===== DATA EXCERPTS
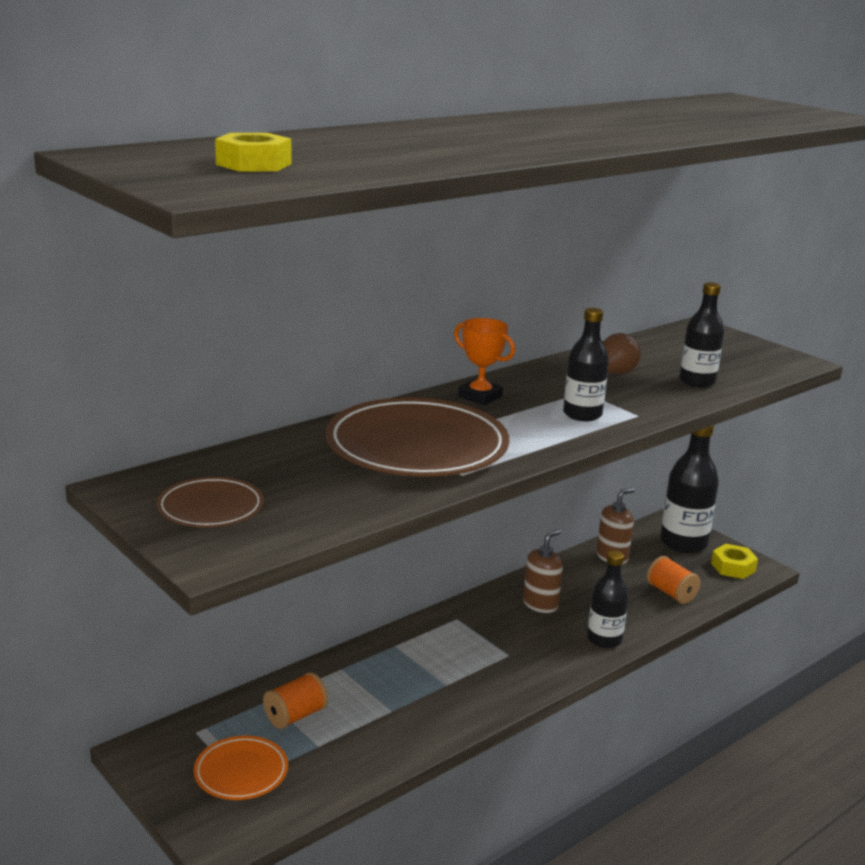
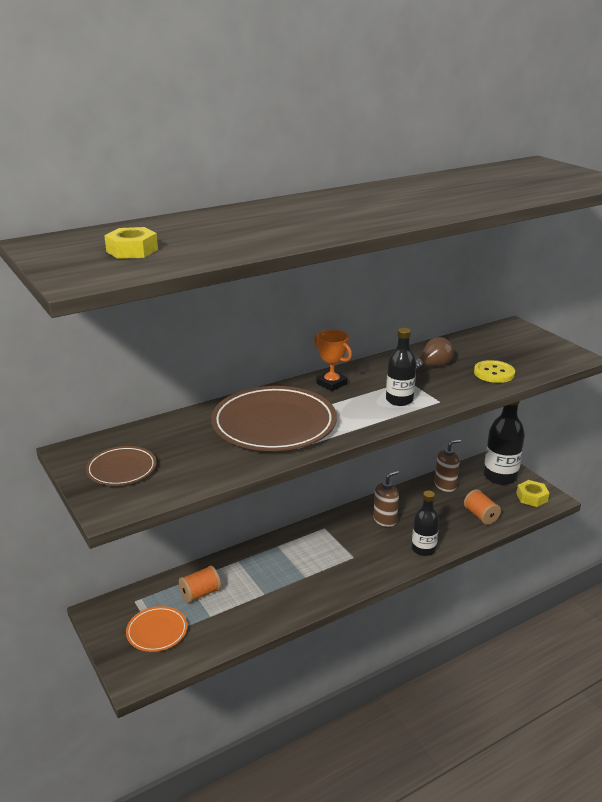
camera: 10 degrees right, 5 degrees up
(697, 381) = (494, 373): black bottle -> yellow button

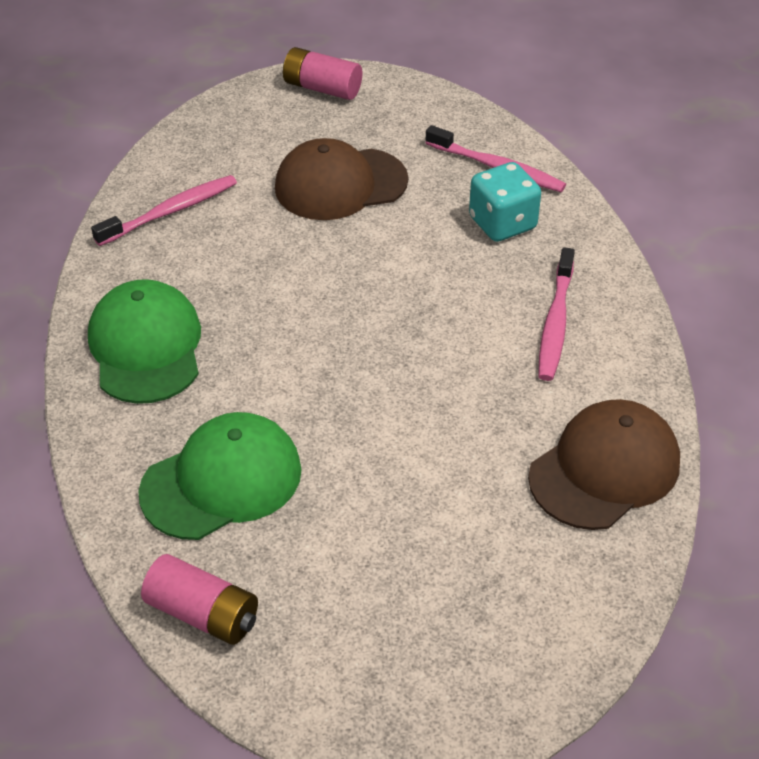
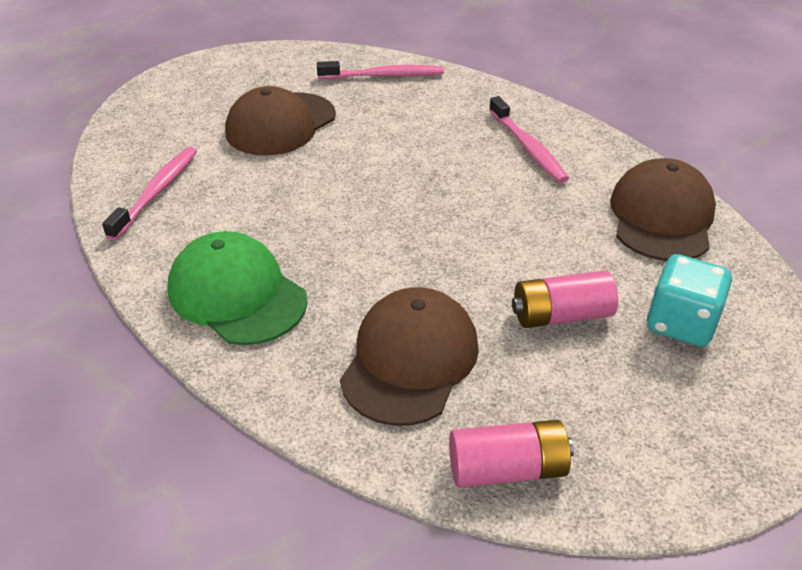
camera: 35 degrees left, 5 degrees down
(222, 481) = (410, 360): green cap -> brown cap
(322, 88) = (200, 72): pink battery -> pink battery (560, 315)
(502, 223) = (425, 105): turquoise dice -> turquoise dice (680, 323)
==========
TASK REQUIREMENTS → All of the data is to be returned exactly, with no pictures included.

FINISHED TASK →
camera: 10 degrees right, 5 degrees up
(697, 381) = (494, 373): black bottle -> yellow button

camera: 35 degrees left, 5 degrees down
(222, 481) = (410, 360): green cap -> brown cap
(322, 88) = (200, 72): pink battery -> pink battery (560, 315)
(502, 223) = (425, 105): turquoise dice -> turquoise dice (680, 323)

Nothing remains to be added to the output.